### [Task to complete]
Your task is to quote the records from their first line through the line containing "Q201: NPN BD139 (B VB, C VC, E VE) -> none", with nothing added or left out.

### [Data section]
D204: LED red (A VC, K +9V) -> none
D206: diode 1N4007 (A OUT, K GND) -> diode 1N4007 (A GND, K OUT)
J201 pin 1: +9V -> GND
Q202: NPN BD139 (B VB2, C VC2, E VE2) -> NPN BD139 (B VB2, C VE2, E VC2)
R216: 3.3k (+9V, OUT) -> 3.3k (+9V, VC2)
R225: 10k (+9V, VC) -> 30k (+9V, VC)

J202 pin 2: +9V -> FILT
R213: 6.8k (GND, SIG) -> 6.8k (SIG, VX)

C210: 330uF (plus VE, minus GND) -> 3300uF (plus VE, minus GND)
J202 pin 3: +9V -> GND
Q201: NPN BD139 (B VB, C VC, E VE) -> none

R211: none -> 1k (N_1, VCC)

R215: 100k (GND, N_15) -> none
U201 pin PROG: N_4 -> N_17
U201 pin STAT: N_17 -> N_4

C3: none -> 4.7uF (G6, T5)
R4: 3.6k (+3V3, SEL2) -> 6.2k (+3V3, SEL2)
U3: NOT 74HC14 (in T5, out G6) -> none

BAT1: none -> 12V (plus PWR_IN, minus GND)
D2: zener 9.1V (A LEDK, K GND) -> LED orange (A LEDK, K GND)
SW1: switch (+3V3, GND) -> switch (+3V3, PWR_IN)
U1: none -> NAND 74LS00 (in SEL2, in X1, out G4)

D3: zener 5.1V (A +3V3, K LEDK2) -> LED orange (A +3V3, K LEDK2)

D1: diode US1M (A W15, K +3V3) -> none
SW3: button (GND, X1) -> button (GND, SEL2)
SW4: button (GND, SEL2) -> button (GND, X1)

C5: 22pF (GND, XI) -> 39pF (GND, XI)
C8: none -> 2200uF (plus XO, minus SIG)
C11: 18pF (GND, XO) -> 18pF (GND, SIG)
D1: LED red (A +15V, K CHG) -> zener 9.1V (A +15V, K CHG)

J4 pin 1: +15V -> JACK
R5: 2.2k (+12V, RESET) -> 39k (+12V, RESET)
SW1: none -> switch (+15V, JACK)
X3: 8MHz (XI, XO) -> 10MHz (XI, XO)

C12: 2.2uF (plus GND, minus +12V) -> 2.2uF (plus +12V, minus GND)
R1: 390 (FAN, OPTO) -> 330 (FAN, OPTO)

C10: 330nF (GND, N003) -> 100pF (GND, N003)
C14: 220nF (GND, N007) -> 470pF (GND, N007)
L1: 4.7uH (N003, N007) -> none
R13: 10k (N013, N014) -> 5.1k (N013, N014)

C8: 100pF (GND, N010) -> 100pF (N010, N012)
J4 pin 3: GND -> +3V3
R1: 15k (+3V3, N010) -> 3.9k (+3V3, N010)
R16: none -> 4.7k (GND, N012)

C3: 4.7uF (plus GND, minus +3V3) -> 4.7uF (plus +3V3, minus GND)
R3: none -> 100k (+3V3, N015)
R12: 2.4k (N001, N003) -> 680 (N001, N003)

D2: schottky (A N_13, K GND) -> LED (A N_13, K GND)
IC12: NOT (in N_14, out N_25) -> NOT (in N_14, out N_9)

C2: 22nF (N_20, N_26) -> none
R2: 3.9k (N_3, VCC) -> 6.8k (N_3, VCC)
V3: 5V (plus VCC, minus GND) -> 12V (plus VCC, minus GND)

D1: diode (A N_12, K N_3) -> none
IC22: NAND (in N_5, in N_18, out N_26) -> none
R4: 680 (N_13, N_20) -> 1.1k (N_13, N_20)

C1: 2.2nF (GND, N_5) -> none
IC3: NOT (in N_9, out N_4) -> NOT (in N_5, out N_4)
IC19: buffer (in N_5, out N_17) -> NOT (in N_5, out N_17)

### [Response]
D204: LED red (A VC, K +9V) -> none
D206: diode 1N4007 (A OUT, K GND) -> diode 1N4007 (A GND, K OUT)
J201 pin 1: +9V -> GND
Q202: NPN BD139 (B VB2, C VC2, E VE2) -> NPN BD139 (B VB2, C VE2, E VC2)
R216: 3.3k (+9V, OUT) -> 3.3k (+9V, VC2)
R225: 10k (+9V, VC) -> 30k (+9V, VC)

J202 pin 2: +9V -> FILT
R213: 6.8k (GND, SIG) -> 6.8k (SIG, VX)

C210: 330uF (plus VE, minus GND) -> 3300uF (plus VE, minus GND)
J202 pin 3: +9V -> GND
Q201: NPN BD139 (B VB, C VC, E VE) -> none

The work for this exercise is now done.